■ Exercise aim ■
Where the records hold the string "slope", show the whole line it sits on.
Provided records: Begin
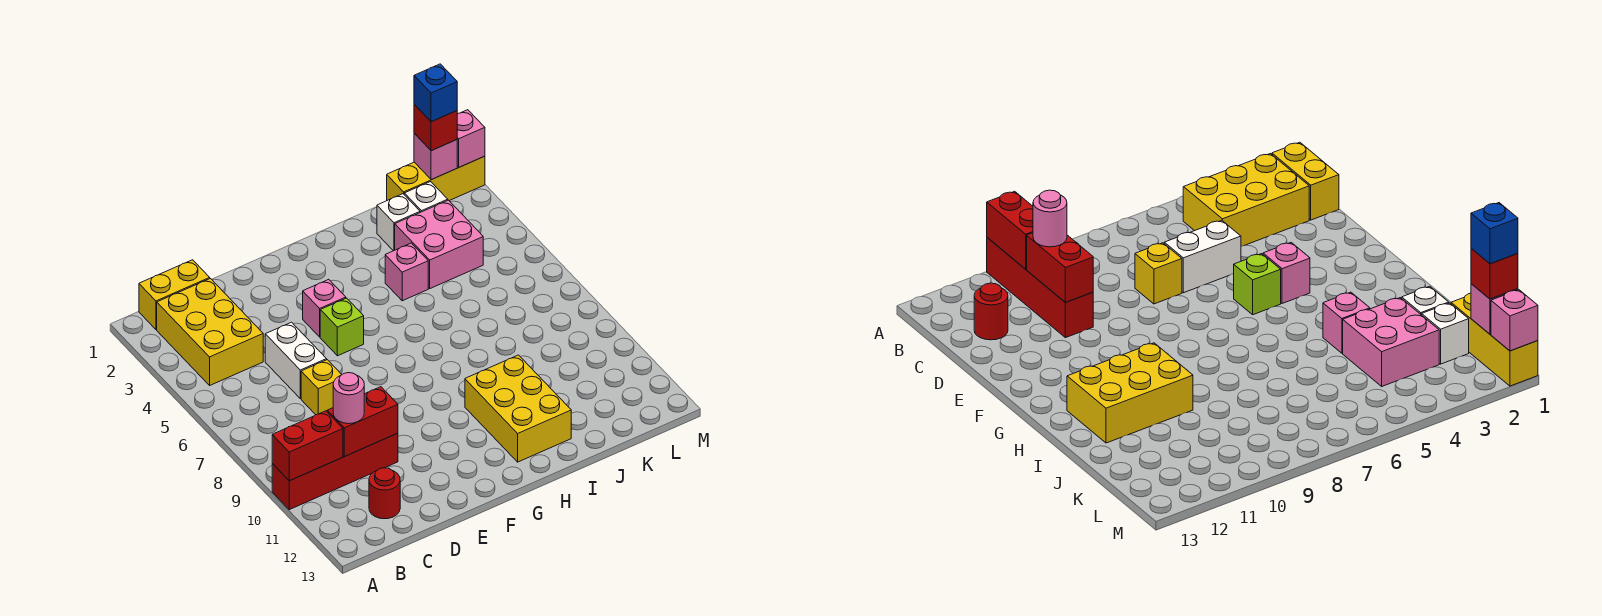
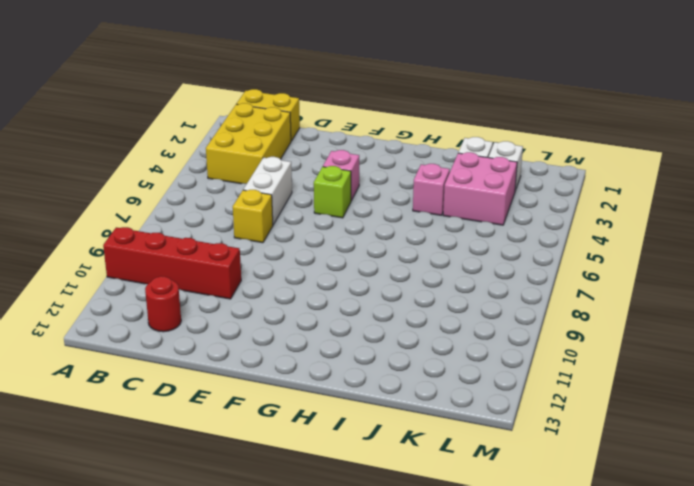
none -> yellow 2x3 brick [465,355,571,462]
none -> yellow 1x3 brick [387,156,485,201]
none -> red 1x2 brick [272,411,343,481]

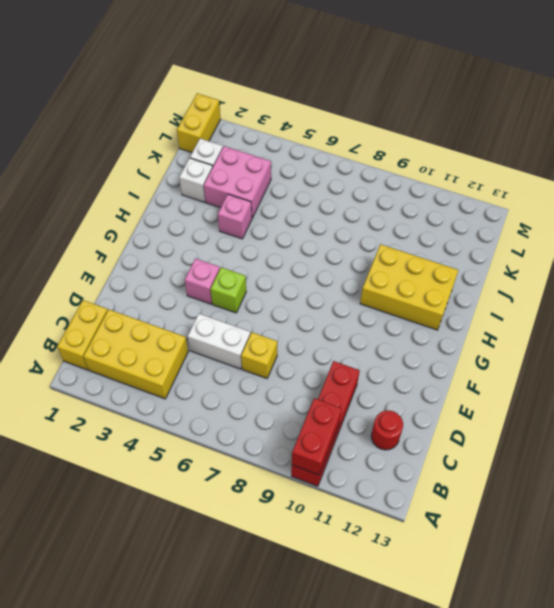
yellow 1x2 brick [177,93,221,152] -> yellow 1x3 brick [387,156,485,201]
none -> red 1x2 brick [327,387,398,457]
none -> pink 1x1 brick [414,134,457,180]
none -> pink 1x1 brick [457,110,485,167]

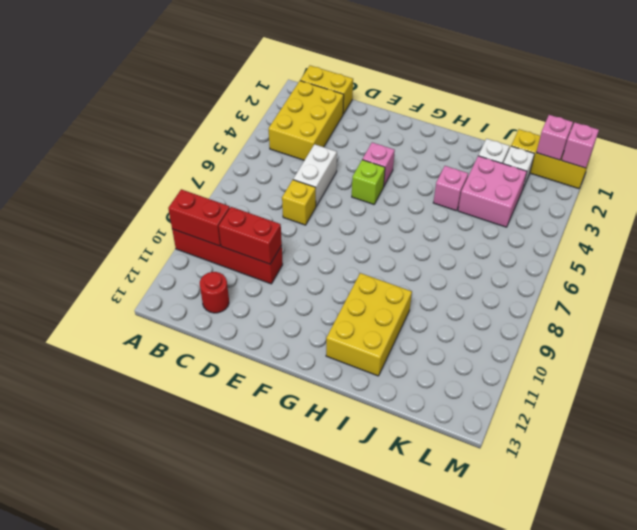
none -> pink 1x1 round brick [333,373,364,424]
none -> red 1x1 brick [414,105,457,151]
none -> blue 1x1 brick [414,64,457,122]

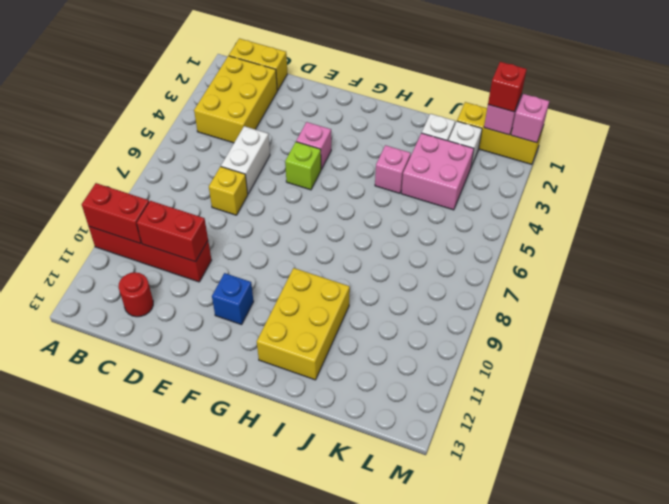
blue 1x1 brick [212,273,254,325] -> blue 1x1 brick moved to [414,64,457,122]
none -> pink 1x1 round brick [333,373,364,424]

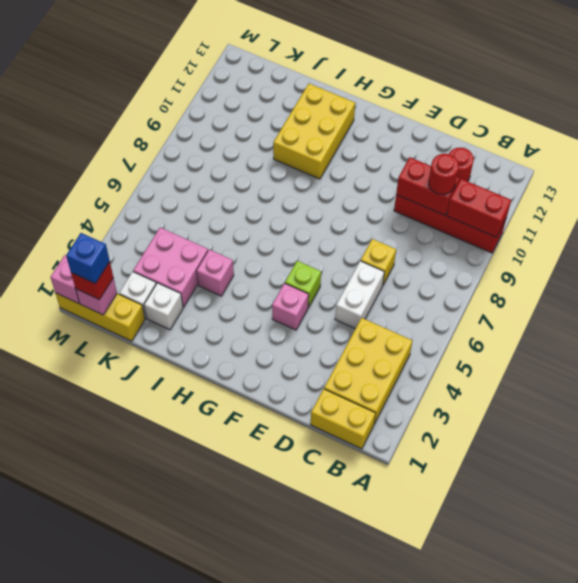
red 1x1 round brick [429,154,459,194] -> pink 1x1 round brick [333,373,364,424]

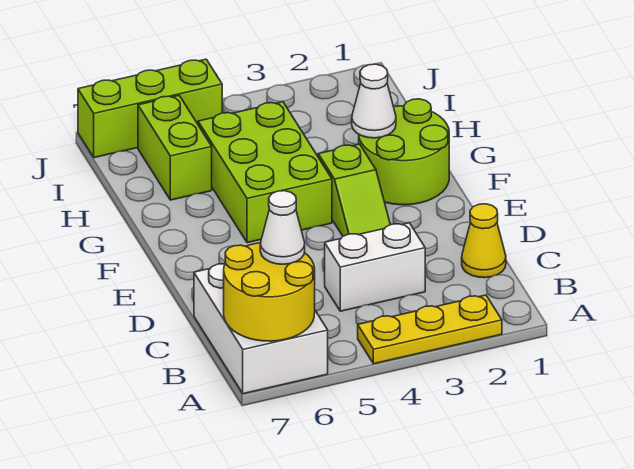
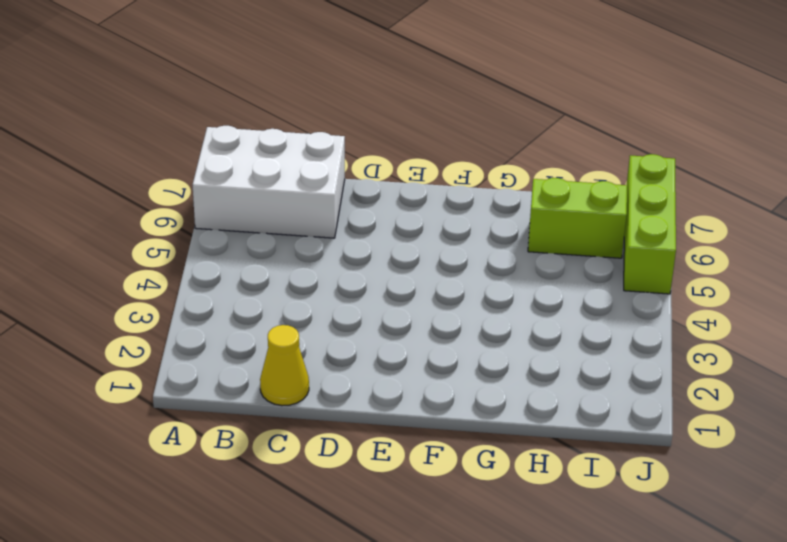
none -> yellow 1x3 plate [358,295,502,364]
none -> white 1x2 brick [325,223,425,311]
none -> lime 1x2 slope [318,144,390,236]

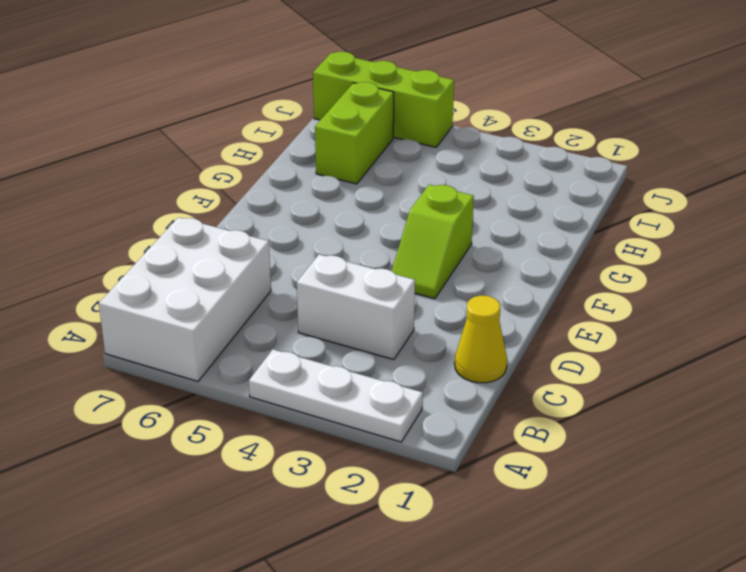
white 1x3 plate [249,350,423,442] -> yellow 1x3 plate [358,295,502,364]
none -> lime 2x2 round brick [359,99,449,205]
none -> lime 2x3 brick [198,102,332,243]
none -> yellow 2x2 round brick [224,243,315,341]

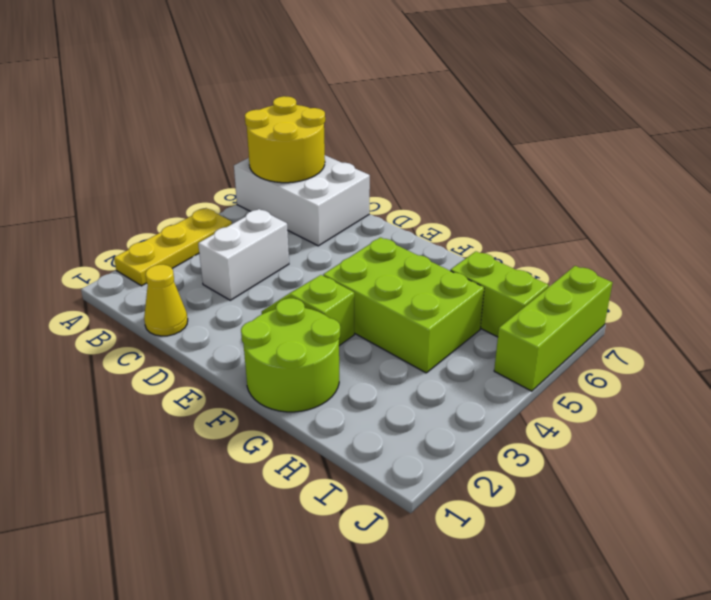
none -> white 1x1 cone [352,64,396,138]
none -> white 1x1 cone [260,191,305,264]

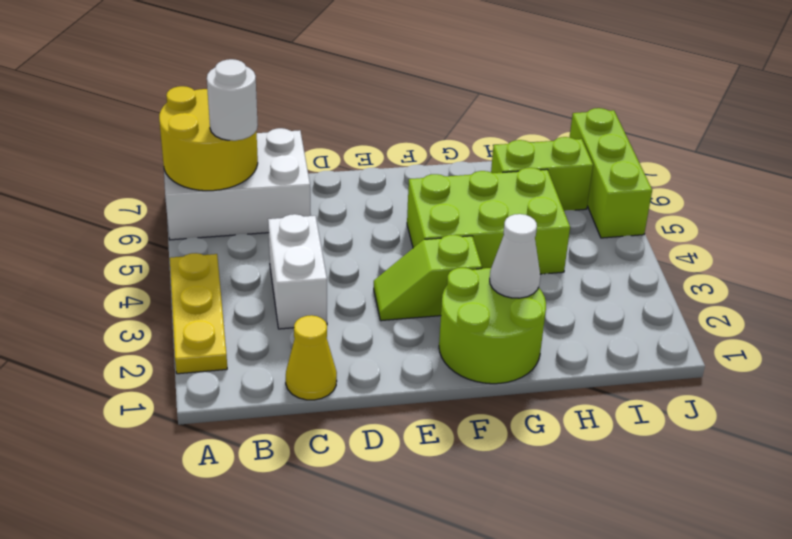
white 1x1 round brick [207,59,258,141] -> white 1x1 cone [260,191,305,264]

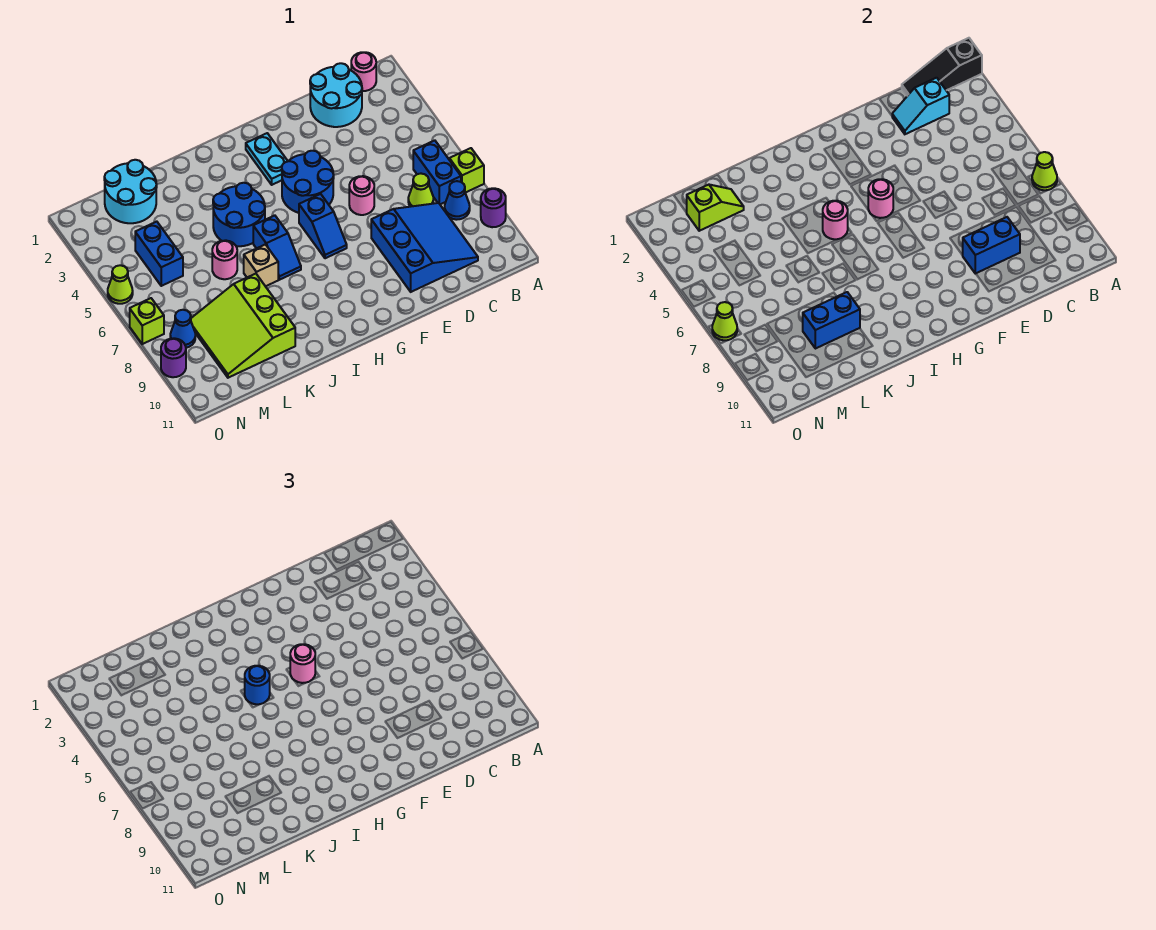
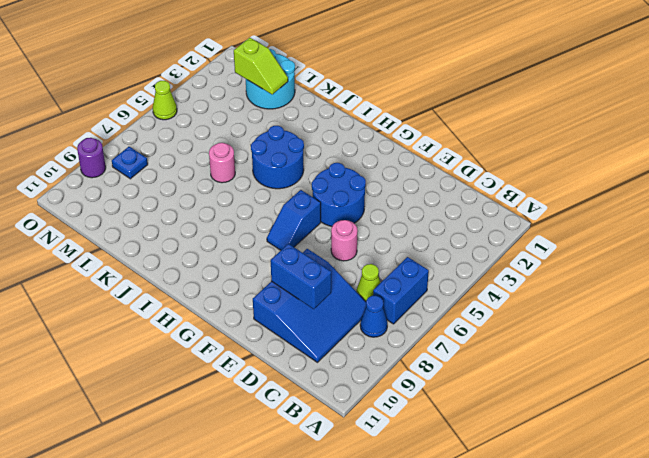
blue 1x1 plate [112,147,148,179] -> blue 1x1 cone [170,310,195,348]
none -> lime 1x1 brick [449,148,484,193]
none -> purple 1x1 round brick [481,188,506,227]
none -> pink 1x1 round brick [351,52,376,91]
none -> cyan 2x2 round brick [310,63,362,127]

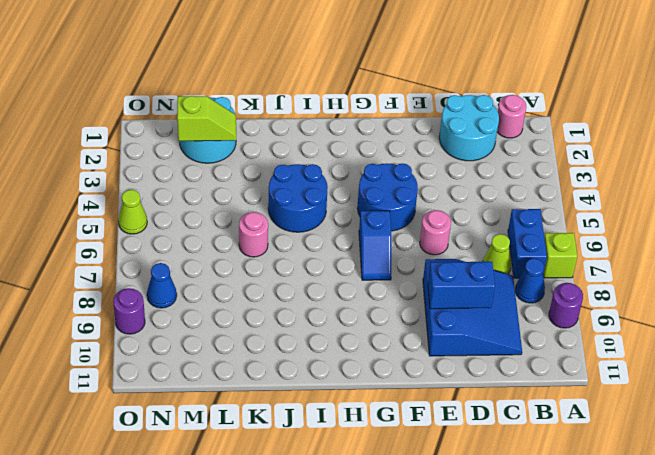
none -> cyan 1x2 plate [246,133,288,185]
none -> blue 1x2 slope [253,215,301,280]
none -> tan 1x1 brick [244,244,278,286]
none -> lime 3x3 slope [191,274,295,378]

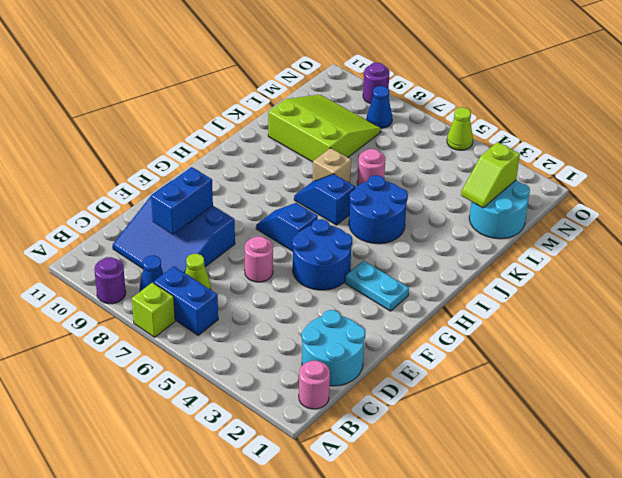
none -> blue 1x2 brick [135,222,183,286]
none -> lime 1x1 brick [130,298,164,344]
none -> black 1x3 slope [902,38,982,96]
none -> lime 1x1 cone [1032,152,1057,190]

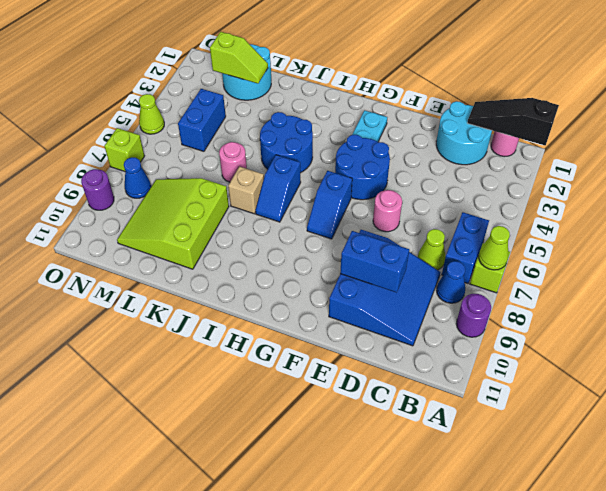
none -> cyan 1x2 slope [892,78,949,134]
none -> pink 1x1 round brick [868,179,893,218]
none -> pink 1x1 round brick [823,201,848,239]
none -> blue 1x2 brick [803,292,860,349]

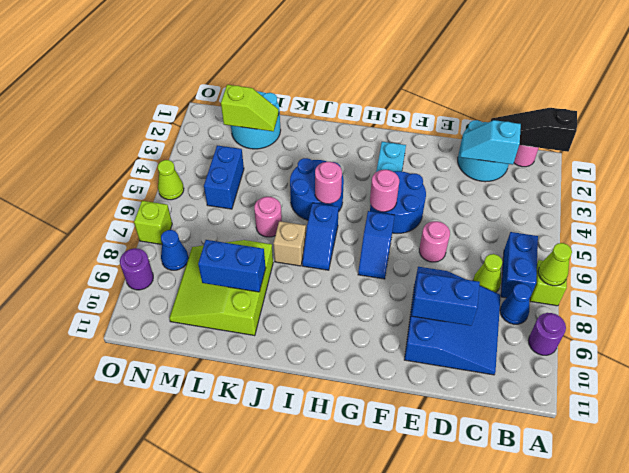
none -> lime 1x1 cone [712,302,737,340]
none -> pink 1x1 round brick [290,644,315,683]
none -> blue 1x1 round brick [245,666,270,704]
Provided records: End
■ Response to the exercise ■
none -> lime 1x2 slope [318,144,390,236]
none -> blue 1x2 slope [253,215,301,280]
none -> lime 3x3 slope [191,274,295,378]
none -> black 1x3 slope [902,38,982,96]
none -> cyan 1x2 slope [892,78,949,134]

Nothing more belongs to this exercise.